Material for this exercise:
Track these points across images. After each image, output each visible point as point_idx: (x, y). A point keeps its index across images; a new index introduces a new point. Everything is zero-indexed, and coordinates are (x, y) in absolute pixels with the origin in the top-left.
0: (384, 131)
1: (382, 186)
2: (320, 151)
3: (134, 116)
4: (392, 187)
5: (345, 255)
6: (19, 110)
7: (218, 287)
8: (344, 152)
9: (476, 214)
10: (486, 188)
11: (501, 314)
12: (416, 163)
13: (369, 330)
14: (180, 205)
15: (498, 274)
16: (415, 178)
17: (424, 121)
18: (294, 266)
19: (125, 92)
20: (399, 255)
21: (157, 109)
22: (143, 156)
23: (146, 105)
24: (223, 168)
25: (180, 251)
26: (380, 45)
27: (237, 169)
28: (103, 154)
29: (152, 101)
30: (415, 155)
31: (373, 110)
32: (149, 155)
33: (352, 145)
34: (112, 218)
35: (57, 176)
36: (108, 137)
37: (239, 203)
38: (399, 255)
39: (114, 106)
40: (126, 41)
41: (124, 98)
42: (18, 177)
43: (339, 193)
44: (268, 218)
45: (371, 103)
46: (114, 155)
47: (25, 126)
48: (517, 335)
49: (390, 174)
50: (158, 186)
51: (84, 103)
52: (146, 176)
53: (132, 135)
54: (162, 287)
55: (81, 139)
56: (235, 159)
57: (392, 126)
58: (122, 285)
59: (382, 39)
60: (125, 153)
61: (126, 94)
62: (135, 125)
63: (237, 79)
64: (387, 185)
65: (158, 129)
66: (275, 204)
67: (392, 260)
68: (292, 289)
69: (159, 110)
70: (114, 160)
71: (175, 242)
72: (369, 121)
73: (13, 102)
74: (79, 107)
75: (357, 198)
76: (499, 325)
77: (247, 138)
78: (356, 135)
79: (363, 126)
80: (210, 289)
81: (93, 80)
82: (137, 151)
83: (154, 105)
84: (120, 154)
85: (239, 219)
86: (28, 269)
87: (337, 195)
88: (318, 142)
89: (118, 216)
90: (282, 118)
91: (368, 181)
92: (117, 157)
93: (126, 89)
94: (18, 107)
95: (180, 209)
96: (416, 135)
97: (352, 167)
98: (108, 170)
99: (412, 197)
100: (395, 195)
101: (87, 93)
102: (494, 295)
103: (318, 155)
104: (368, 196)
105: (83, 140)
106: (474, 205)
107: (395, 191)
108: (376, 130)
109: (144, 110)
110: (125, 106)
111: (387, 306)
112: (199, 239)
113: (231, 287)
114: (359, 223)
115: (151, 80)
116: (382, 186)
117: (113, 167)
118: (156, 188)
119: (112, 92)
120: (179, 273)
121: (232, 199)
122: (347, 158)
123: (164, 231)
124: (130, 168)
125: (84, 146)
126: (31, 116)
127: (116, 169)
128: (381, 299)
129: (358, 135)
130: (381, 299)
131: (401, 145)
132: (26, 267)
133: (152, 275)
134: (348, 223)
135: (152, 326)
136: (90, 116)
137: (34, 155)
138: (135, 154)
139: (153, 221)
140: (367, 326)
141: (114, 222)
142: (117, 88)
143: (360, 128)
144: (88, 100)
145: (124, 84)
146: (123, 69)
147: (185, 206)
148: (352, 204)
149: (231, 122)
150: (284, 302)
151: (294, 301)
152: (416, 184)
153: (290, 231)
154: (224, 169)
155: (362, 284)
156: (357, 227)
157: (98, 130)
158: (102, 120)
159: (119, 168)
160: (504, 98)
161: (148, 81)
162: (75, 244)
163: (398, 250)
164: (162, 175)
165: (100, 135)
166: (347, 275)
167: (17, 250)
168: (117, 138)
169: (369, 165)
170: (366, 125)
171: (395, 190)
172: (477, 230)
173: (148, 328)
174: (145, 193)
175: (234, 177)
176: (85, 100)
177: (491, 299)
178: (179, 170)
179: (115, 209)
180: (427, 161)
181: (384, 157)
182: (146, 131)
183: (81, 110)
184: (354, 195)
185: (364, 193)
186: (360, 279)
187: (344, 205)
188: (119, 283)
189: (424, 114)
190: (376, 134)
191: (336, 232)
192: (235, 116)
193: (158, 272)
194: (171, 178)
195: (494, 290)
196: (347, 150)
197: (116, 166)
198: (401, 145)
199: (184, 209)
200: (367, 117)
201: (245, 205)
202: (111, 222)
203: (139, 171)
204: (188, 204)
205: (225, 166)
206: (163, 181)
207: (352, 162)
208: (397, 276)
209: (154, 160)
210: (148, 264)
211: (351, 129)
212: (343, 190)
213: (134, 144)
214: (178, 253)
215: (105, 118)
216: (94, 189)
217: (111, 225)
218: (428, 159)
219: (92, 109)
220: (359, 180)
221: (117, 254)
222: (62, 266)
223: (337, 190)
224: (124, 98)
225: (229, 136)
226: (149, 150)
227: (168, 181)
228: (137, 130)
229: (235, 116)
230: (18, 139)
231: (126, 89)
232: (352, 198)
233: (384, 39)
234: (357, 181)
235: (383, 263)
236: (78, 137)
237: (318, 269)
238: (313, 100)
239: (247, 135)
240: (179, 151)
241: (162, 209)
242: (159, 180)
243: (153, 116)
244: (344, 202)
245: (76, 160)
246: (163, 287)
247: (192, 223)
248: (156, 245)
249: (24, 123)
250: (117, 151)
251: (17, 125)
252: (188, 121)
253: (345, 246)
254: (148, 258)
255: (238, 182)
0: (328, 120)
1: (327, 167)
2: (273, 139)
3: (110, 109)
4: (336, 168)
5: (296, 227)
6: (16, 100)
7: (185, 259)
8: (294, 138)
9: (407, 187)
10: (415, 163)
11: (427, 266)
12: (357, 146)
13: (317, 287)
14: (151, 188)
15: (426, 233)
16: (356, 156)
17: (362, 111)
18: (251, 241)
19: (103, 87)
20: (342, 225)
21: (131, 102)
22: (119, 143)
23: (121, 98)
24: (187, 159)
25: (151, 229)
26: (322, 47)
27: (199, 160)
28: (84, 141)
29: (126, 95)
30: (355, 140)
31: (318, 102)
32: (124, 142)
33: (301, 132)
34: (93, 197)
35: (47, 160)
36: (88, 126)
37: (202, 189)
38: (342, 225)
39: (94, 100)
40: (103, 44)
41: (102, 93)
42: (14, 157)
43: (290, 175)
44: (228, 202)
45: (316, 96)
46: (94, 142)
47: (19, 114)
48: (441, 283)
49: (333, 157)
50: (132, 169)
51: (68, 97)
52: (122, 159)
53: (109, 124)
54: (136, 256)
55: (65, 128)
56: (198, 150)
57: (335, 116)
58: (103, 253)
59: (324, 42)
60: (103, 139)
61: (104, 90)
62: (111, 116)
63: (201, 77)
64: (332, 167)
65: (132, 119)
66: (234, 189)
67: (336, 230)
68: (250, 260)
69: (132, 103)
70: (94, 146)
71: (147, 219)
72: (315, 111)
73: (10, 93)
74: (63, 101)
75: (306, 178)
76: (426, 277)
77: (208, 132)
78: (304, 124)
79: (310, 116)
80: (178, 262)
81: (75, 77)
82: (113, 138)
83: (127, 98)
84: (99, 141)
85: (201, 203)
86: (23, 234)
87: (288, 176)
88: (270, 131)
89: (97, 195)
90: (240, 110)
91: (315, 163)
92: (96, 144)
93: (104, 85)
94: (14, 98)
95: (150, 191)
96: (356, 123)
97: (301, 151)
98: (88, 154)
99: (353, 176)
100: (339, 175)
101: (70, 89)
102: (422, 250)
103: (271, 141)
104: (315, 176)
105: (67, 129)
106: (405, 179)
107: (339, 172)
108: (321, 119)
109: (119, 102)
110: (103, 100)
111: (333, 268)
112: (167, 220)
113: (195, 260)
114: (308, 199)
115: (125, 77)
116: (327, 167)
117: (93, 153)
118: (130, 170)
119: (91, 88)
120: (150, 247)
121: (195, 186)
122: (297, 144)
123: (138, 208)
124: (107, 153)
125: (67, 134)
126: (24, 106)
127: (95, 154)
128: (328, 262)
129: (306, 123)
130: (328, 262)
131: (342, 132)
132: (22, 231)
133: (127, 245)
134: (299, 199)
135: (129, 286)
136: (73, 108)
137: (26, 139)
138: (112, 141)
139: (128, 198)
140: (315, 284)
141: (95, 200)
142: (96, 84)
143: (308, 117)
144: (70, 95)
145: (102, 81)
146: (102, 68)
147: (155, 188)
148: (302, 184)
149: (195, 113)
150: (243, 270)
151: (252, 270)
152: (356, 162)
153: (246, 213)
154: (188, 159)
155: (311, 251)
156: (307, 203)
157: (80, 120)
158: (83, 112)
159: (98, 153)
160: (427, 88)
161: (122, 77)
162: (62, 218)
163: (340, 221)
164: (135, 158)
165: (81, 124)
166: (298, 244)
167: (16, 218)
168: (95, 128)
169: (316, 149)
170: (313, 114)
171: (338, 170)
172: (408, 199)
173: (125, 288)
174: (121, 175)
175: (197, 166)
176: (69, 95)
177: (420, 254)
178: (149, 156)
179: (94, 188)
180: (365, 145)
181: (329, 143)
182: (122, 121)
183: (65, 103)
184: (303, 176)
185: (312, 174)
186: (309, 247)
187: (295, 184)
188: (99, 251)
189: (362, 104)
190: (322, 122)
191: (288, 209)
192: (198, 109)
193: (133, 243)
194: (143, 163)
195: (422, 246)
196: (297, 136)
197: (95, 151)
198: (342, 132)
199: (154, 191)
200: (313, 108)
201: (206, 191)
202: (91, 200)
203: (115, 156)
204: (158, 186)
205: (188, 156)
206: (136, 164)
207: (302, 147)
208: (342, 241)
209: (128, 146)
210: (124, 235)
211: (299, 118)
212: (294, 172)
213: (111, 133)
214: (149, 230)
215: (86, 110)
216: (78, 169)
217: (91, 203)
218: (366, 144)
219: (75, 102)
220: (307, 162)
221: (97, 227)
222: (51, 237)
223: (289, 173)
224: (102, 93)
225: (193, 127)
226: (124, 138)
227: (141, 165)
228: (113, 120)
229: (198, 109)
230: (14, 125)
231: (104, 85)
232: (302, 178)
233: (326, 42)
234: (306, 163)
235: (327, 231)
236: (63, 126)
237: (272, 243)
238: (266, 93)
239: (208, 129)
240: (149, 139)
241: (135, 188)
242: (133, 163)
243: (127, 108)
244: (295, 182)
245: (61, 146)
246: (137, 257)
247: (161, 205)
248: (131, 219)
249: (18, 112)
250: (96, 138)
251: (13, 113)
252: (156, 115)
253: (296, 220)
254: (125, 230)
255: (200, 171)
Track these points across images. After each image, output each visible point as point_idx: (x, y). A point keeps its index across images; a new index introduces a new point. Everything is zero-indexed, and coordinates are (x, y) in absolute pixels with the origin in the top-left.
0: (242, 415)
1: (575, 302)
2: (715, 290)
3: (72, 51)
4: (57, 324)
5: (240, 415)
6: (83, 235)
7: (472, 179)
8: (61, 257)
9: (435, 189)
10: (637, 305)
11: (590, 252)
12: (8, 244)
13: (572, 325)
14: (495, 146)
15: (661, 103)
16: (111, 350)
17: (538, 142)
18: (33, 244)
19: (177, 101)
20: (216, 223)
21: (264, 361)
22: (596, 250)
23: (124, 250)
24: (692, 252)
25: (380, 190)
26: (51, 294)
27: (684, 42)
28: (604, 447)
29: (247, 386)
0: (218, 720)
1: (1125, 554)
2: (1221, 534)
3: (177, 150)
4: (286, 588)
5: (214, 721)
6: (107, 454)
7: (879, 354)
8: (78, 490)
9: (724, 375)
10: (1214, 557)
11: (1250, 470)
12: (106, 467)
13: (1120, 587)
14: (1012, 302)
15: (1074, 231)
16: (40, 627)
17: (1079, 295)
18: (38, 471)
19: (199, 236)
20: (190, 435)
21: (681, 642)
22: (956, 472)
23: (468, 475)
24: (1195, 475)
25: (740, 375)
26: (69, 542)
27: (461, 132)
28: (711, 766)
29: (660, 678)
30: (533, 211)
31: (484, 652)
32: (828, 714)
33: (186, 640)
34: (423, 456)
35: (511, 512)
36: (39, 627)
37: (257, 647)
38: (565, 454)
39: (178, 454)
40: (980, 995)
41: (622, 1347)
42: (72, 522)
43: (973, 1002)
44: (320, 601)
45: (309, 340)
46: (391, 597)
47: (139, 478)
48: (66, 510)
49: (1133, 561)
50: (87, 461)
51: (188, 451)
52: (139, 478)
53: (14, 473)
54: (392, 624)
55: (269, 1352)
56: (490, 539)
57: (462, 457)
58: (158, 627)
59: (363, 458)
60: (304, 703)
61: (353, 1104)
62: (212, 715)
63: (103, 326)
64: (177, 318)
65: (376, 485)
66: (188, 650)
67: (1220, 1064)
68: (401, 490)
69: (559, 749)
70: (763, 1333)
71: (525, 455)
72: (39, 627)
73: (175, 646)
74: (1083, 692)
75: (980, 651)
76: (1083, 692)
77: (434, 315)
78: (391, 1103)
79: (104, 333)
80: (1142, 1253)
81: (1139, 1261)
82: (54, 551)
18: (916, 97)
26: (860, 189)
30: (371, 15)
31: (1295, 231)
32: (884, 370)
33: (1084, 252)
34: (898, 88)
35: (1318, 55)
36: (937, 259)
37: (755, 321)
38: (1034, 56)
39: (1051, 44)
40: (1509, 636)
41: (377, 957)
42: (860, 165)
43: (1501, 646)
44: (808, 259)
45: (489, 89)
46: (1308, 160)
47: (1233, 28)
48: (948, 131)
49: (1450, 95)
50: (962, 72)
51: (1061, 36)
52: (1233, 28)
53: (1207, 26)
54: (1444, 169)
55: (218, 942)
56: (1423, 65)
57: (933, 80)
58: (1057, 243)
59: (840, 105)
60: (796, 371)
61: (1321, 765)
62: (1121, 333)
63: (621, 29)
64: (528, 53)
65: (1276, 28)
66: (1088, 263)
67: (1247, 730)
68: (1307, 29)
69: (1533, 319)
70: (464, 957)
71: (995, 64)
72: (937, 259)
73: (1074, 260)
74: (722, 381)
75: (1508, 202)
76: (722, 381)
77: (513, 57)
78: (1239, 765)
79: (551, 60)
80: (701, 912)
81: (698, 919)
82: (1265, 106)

Written problem: Please copy out the lines from the one containing "30: (533, 211)" through the final line of the items, including both ends, with no changes.

Answer to the exercise:
30: (533, 211)
31: (484, 652)
32: (828, 714)
33: (186, 640)
34: (423, 456)
35: (511, 512)
36: (39, 627)
37: (257, 647)
38: (565, 454)
39: (178, 454)
40: (980, 995)
41: (622, 1347)
42: (72, 522)
43: (973, 1002)
44: (320, 601)
45: (309, 340)
46: (391, 597)
47: (139, 478)
48: (66, 510)
49: (1133, 561)
50: (87, 461)
51: (188, 451)
52: (139, 478)
53: (14, 473)
54: (392, 624)
55: (269, 1352)
56: (490, 539)
57: (462, 457)
58: (158, 627)
59: (363, 458)
60: (304, 703)
61: (353, 1104)
62: (212, 715)
63: (103, 326)
64: (177, 318)
65: (376, 485)
66: (188, 650)
67: (1220, 1064)
68: (401, 490)
69: (559, 749)
70: (763, 1333)
71: (525, 455)
72: (39, 627)
73: (175, 646)
74: (1083, 692)
75: (980, 651)
76: (1083, 692)
77: (434, 315)
78: (391, 1103)
79: (104, 333)
80: (1142, 1253)
81: (1139, 1261)
82: (54, 551)
18: (916, 97)
26: (860, 189)
30: (371, 15)
31: (1295, 231)
32: (884, 370)
33: (1084, 252)
34: (898, 88)
35: (1318, 55)
36: (937, 259)
37: (755, 321)
38: (1034, 56)
39: (1051, 44)
40: (1509, 636)
41: (377, 957)
42: (860, 165)
43: (1501, 646)
44: (808, 259)
45: (489, 89)
46: (1308, 160)
47: (1233, 28)
48: (948, 131)
49: (1450, 95)
50: (962, 72)
51: (1061, 36)
52: (1233, 28)
53: (1207, 26)
54: (1444, 169)
55: (218, 942)
56: (1423, 65)
57: (933, 80)
58: (1057, 243)
59: (840, 105)
60: (796, 371)
61: (1321, 765)
62: (1121, 333)
63: (621, 29)
64: (528, 53)
65: (1276, 28)
66: (1088, 263)
67: (1247, 730)
68: (1307, 29)
69: (1533, 319)
70: (464, 957)
71: (995, 64)
72: (937, 259)
73: (1074, 260)
74: (722, 381)
75: (1508, 202)
76: (722, 381)
77: (513, 57)
78: (1239, 765)
79: (551, 60)
80: (701, 912)
81: (698, 919)
82: (1265, 106)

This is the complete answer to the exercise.